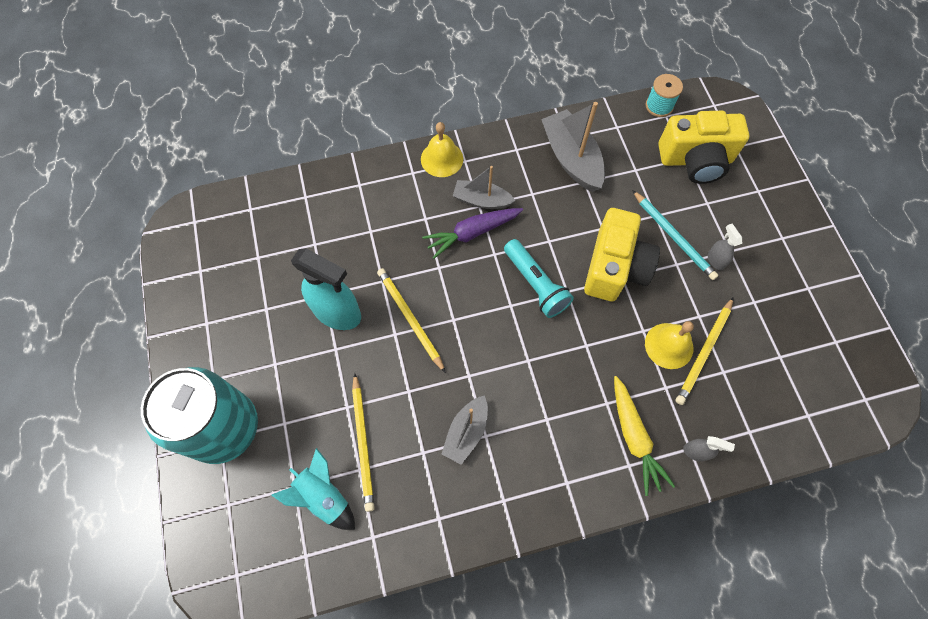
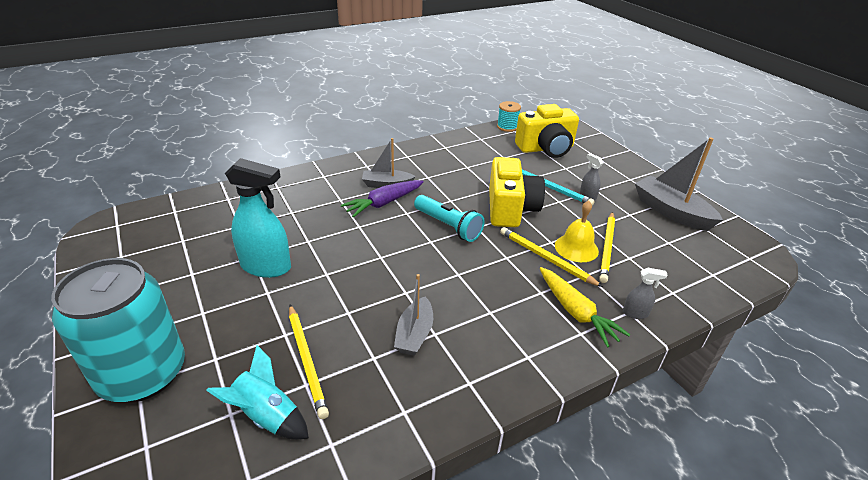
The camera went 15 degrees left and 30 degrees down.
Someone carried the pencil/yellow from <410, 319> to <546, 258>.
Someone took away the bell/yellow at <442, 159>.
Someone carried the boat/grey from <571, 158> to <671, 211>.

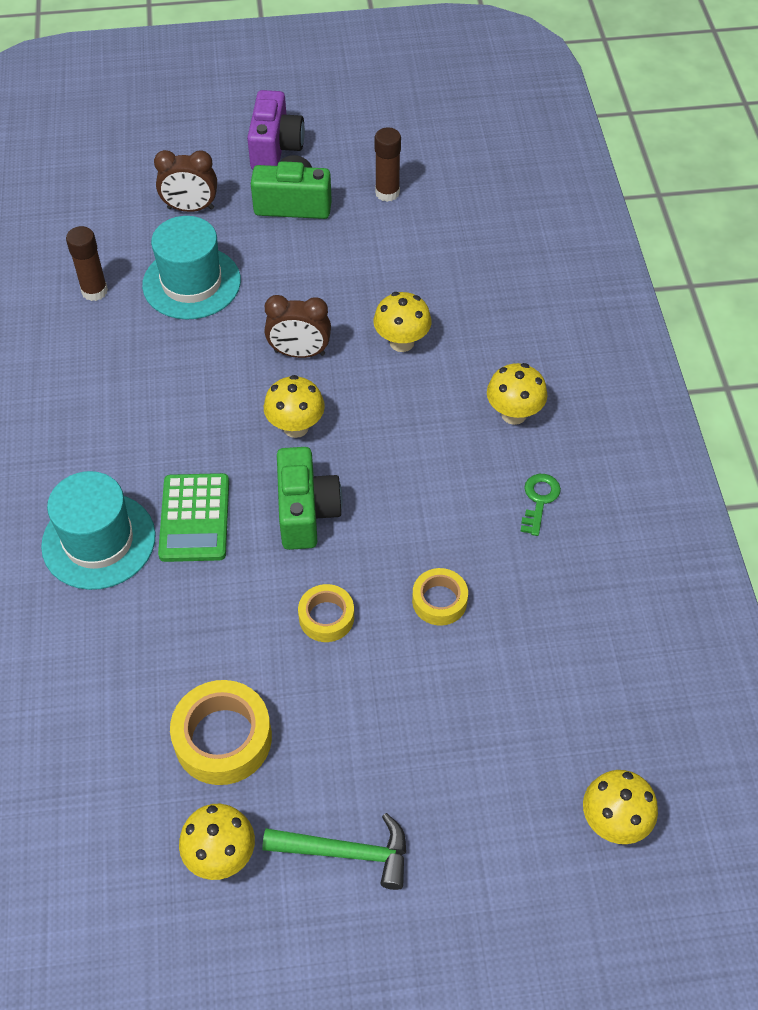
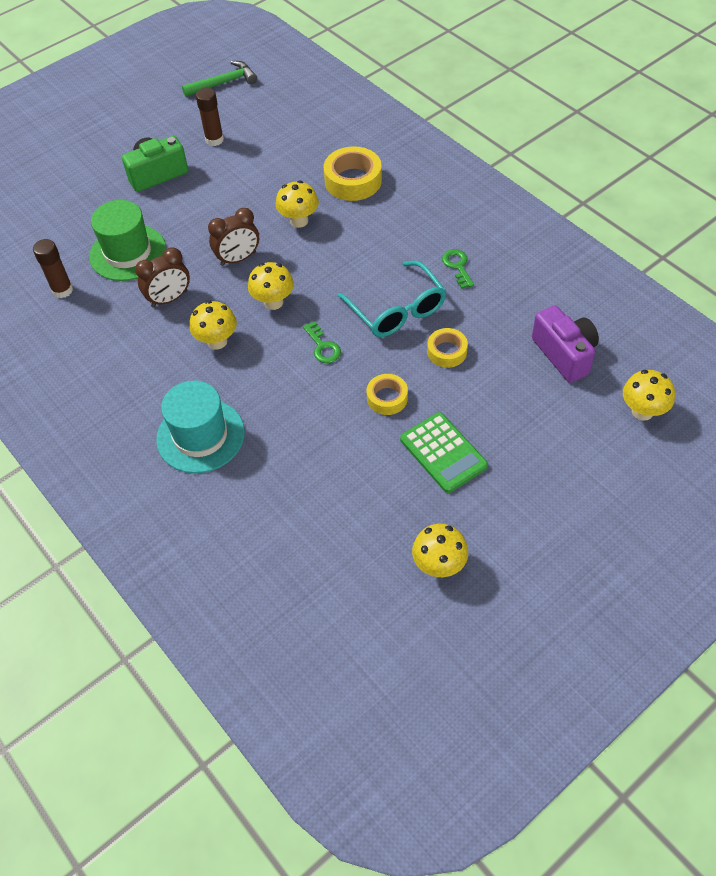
The camera went 30 degrees left and 0 degrees up.
Someone repainted the hat/turquoise at <191, 283>, which became the hat/green at <128, 253>.
Someone carried the clock/brown from <190, 208> to <169, 299>.
Someone carried the calculator/green from <195, 518> to <443, 453>.
Someone carried the tape/yellow from <223, 738> to <353, 181>.
Someone carried the camera/purple from <275, 148> to <564, 354>.
Someone carried the hammer/green from <346, 852> to <224, 83>.
Someone swapped the camera/green at <306, 512> for the key/green at <322, 346>.
Someone carried the mushroom/yellow from <514, 414> to <217, 341>.
Someone put down the glasses/turquoise at <397, 310>.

§ §

With the pictures left out, output exactly the lines that begin at the line containing "Someone carried the pencil/yellow" and end at the last line of the material.

Someone carried the pencil/yellow from <410, 319> to <546, 258>.
Someone took away the bell/yellow at <442, 159>.
Someone carried the boat/grey from <571, 158> to <671, 211>.

The camera went 30 degrees left and 0 degrees up.
Someone repainted the hat/turquoise at <191, 283>, which became the hat/green at <128, 253>.
Someone carried the clock/brown from <190, 208> to <169, 299>.
Someone carried the calculator/green from <195, 518> to <443, 453>.
Someone carried the tape/yellow from <223, 738> to <353, 181>.
Someone carried the camera/purple from <275, 148> to <564, 354>.
Someone carried the hammer/green from <346, 852> to <224, 83>.
Someone swapped the camera/green at <306, 512> for the key/green at <322, 346>.
Someone carried the mushroom/yellow from <514, 414> to <217, 341>.
Someone put down the glasses/turquoise at <397, 310>.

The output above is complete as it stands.